Reproduce the whole listing exactly and let no picture into the copy.

THE RECORDS:

----

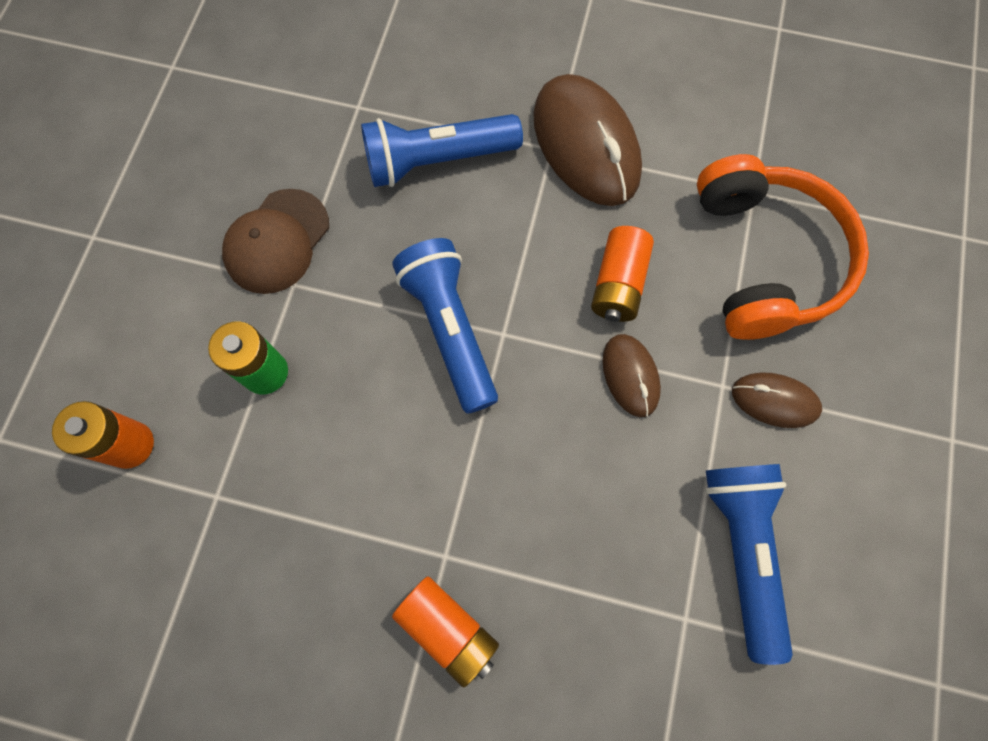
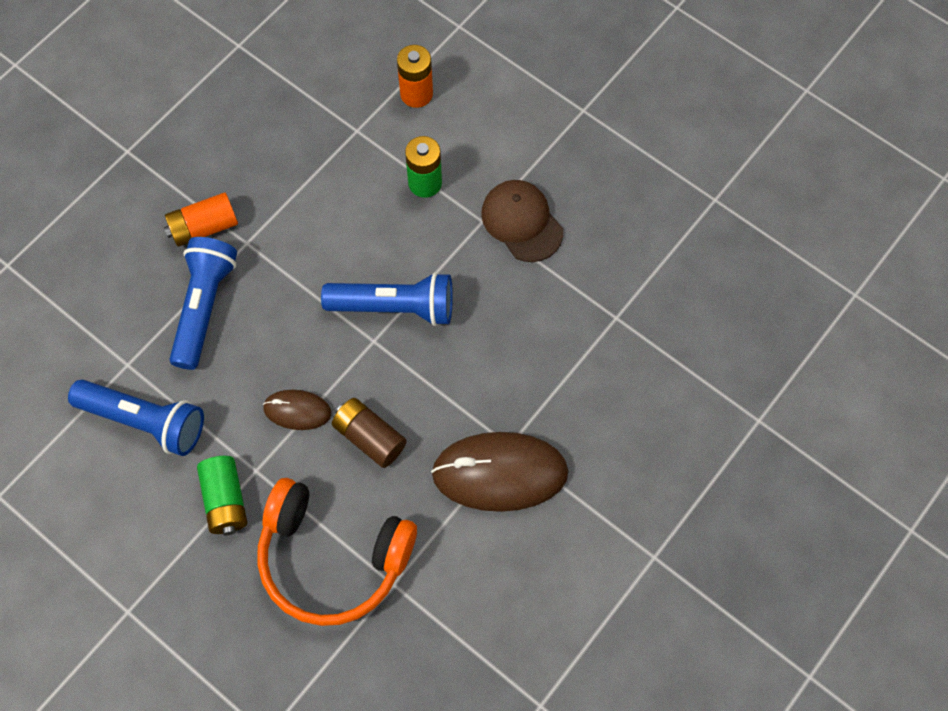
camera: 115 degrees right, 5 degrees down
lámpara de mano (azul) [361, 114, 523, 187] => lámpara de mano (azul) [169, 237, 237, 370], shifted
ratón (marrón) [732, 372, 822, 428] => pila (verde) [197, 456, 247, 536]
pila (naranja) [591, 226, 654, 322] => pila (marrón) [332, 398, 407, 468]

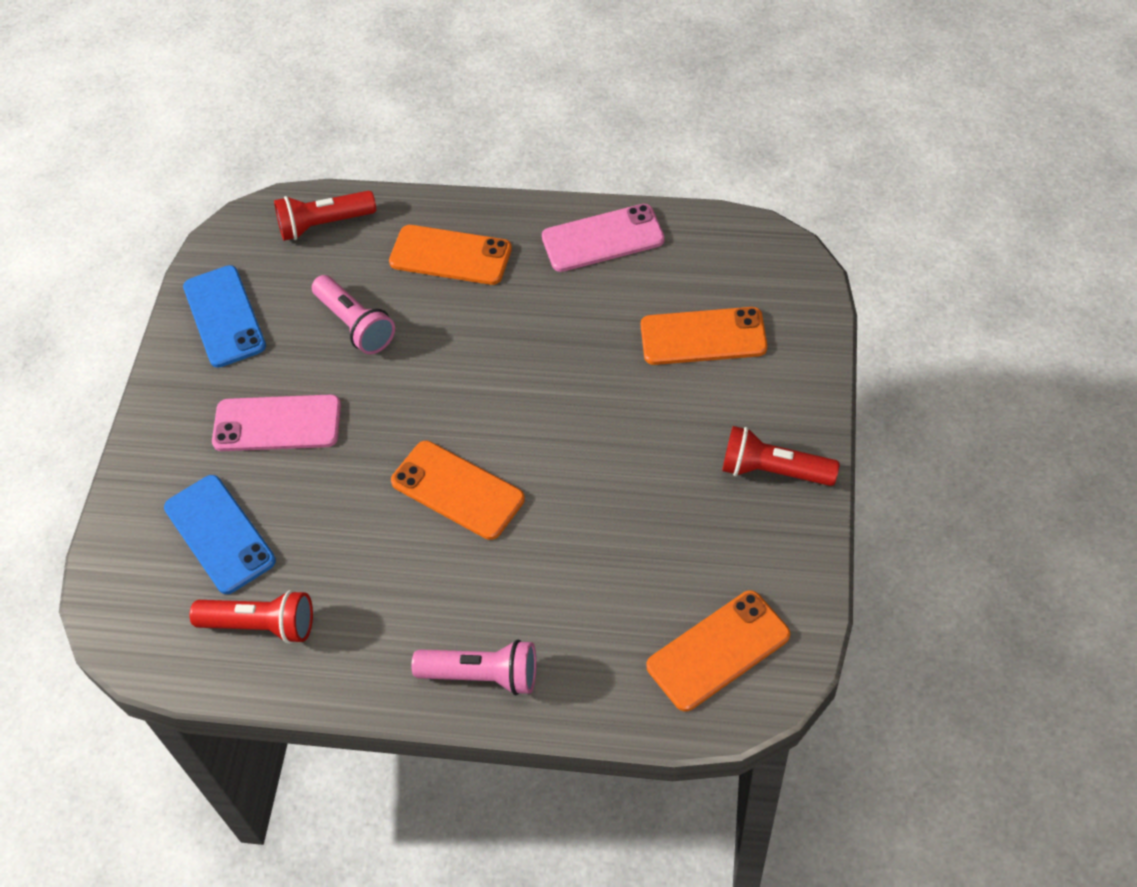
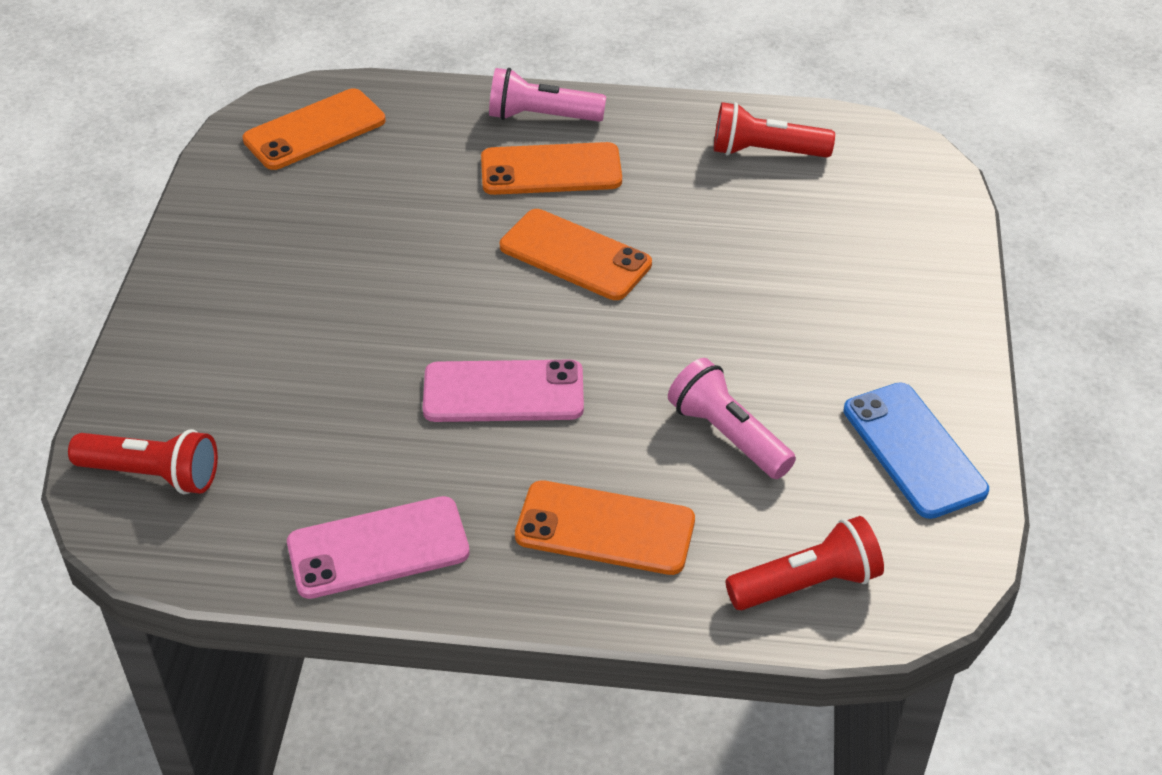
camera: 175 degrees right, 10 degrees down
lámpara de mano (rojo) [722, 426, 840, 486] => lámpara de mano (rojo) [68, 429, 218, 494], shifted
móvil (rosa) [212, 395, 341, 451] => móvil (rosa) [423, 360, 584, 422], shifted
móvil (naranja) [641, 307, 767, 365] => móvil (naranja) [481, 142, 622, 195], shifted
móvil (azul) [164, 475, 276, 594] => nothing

----

ANSWER SPACE:
camera: 115 degrees right, 5 degrees down
lámpara de mano (azul) [361, 114, 523, 187] => lámpara de mano (azul) [169, 237, 237, 370], shifted
ratón (marrón) [732, 372, 822, 428] => pila (verde) [197, 456, 247, 536]
pila (naranja) [591, 226, 654, 322] => pila (marrón) [332, 398, 407, 468]

camera: 175 degrees right, 10 degrees down
lámpara de mano (rojo) [722, 426, 840, 486] => lámpara de mano (rojo) [68, 429, 218, 494], shifted
móvil (rosa) [212, 395, 341, 451] => móvil (rosa) [423, 360, 584, 422], shifted
móvil (naranja) [641, 307, 767, 365] => móvil (naranja) [481, 142, 622, 195], shifted
móvil (azul) [164, 475, 276, 594] => nothing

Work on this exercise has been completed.